**Exercise materials**
..............................
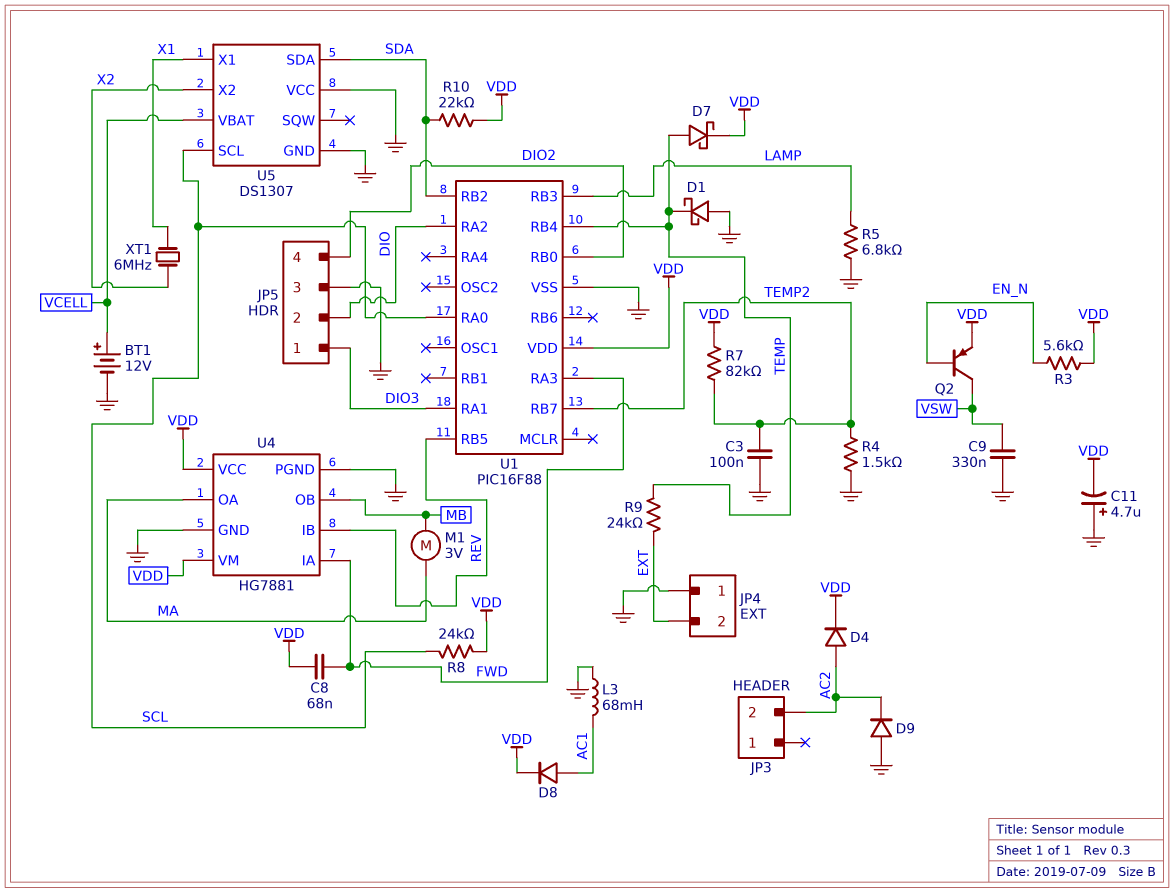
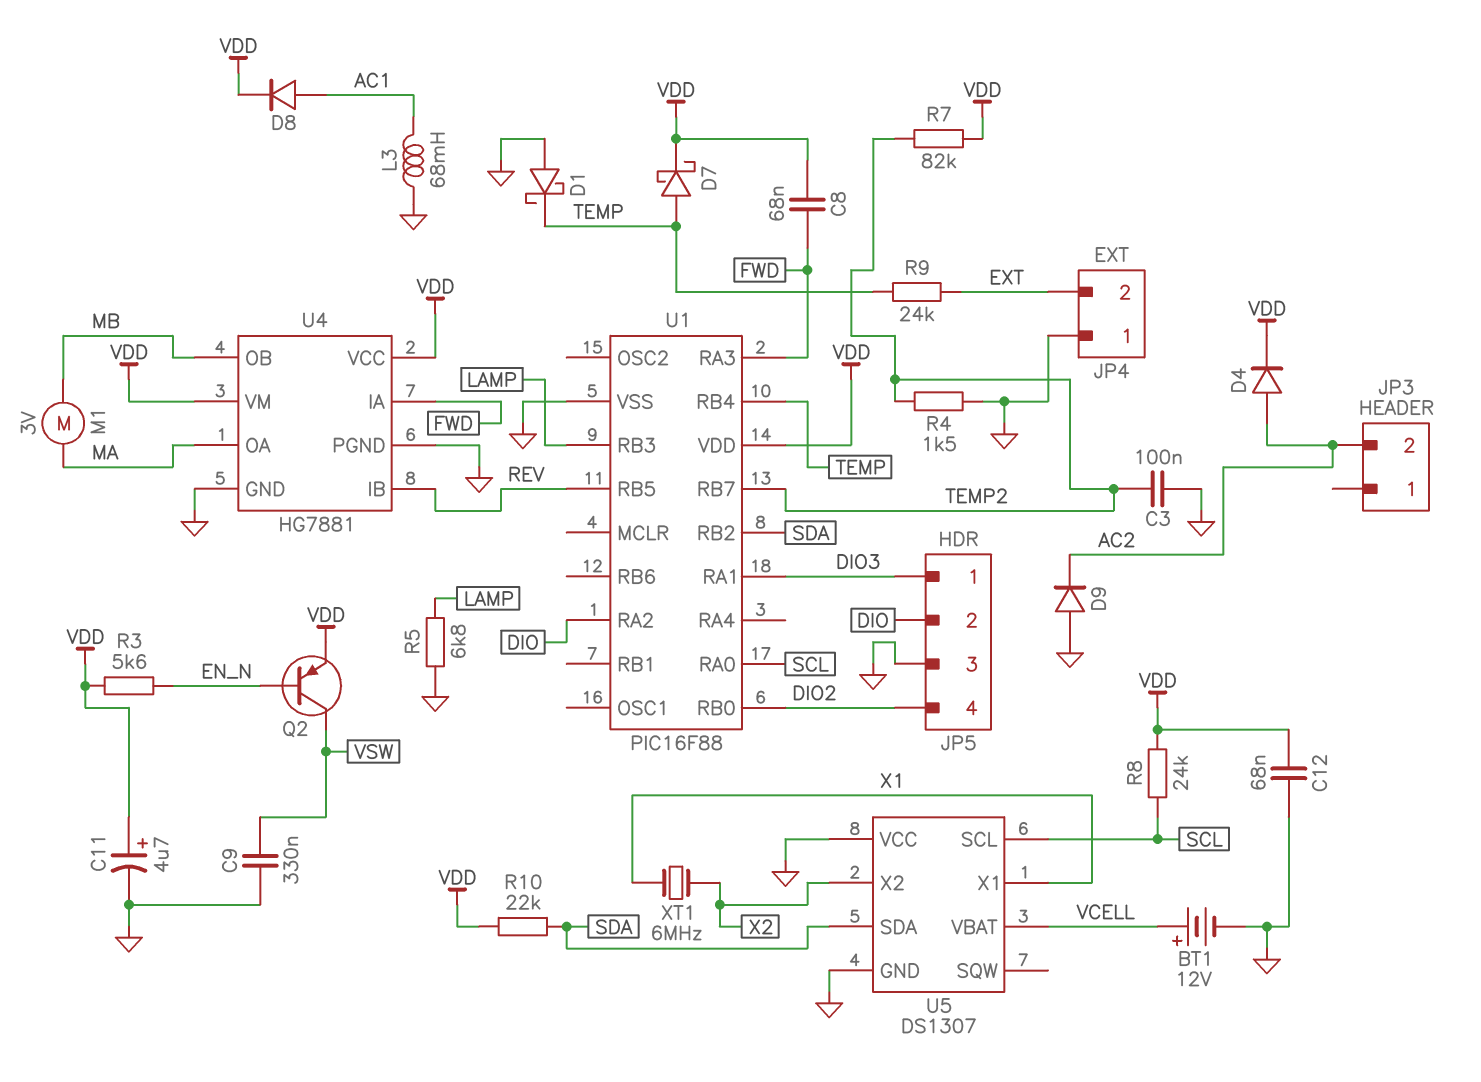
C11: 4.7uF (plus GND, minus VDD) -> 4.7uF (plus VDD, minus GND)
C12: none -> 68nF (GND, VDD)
..............................
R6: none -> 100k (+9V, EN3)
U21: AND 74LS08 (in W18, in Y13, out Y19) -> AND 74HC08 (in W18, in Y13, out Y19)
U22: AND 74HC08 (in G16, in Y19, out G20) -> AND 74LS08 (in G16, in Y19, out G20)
..............................
**Problem requirements**
Return, from the data, each line that has the word "none" in it.

**Reply**
C12: none -> 68nF (GND, VDD)
R6: none -> 100k (+9V, EN3)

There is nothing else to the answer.